EXERCISE AIM
With the pictures left out, reproduce exactly the lines from the one containing "orange 1x2 brick [162,297,194,362]" through the final line of the entries.

(Data extracted from a collection)
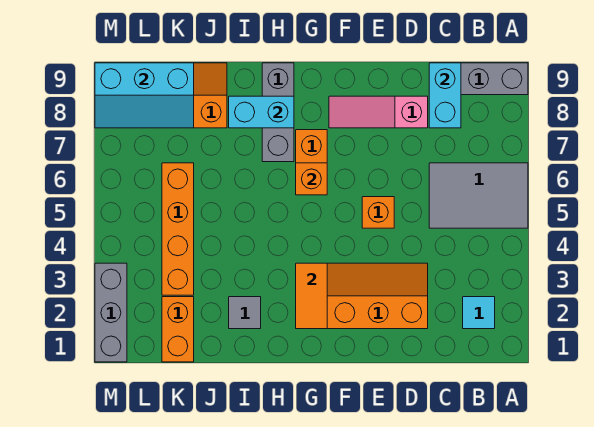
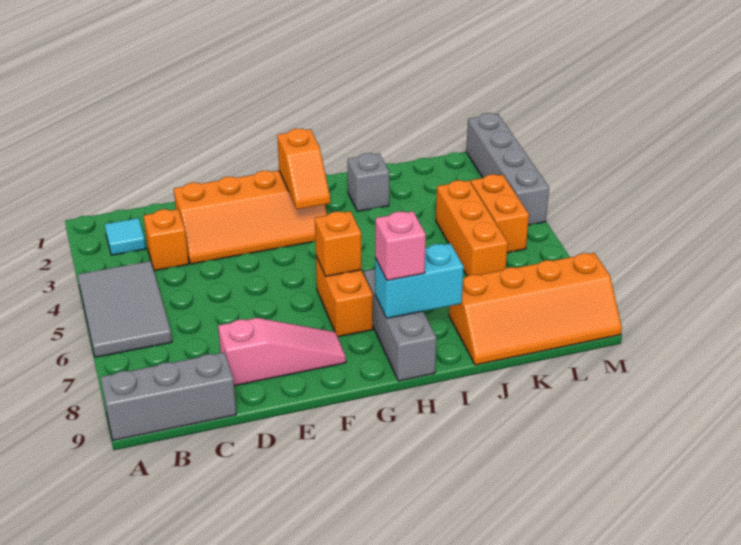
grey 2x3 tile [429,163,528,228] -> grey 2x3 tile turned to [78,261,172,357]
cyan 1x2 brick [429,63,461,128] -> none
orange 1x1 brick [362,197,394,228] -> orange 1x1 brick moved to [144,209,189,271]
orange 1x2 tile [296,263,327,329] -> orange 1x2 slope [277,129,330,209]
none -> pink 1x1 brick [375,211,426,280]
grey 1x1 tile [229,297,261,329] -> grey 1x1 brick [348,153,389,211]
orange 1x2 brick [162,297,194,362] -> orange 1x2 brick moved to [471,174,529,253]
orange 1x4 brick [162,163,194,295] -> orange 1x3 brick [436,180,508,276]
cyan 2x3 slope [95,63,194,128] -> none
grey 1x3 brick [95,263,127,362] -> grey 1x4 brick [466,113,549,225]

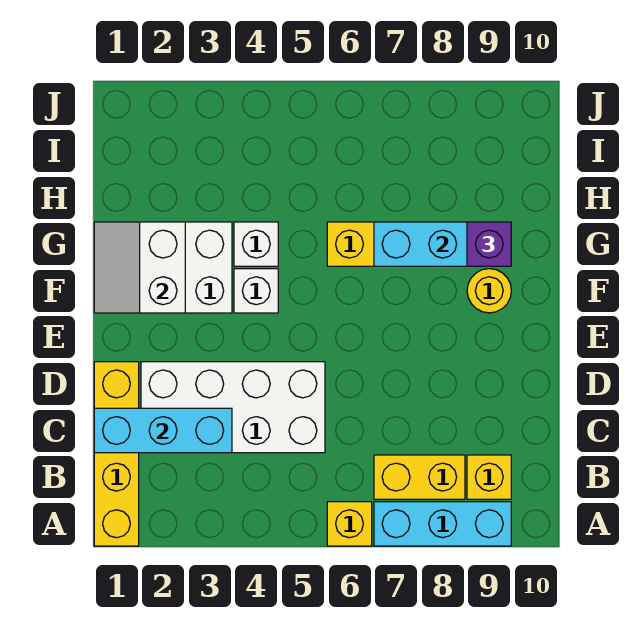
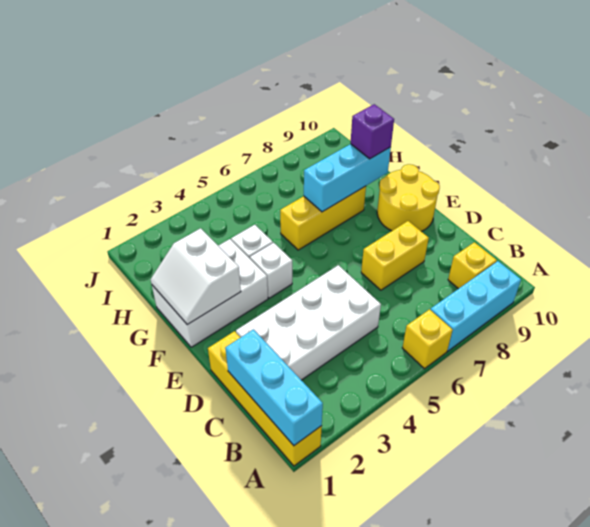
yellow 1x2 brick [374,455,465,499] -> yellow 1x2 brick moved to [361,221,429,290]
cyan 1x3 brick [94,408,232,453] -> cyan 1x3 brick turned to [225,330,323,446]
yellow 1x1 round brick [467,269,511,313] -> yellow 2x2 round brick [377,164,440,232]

REPLY
orange 1x2 brick [162,297,194,362] -> orange 1x2 brick moved to [471,174,529,253]
orange 1x4 brick [162,163,194,295] -> orange 1x3 brick [436,180,508,276]
cyan 2x3 slope [95,63,194,128] -> none
grey 1x3 brick [95,263,127,362] -> grey 1x4 brick [466,113,549,225]

yellow 1x2 brick [374,455,465,499] -> yellow 1x2 brick moved to [361,221,429,290]
cyan 1x3 brick [94,408,232,453] -> cyan 1x3 brick turned to [225,330,323,446]
yellow 1x1 round brick [467,269,511,313] -> yellow 2x2 round brick [377,164,440,232]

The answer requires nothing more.